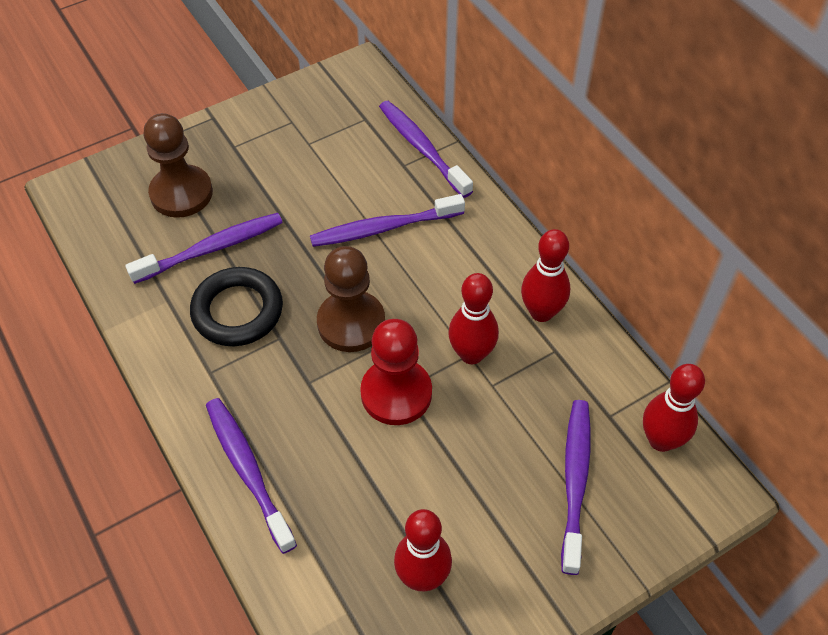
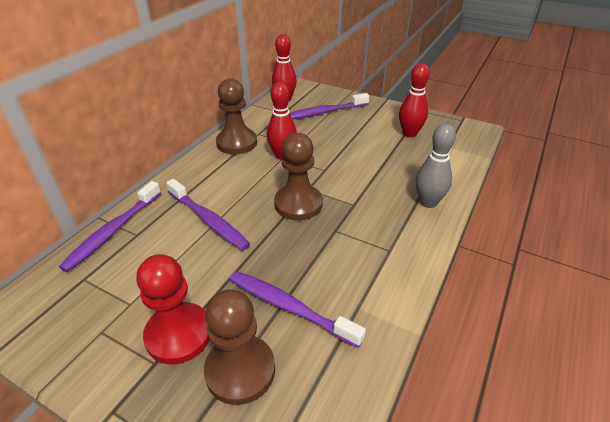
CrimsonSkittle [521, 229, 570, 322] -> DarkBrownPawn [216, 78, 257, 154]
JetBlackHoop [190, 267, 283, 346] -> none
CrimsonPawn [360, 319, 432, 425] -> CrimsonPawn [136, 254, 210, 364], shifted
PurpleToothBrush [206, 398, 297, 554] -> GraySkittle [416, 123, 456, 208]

---+---

▶ **Problem to work on**:
Starting at the line that contains "JetBlackHoop [190, 267, 283, 346] -> none", copy each line exactly through the end of the listing above. Include that first line and the last one, and add nothing.

▶ **Your response**:
JetBlackHoop [190, 267, 283, 346] -> none
CrimsonPawn [360, 319, 432, 425] -> CrimsonPawn [136, 254, 210, 364], shifted
PurpleToothBrush [206, 398, 297, 554] -> GraySkittle [416, 123, 456, 208]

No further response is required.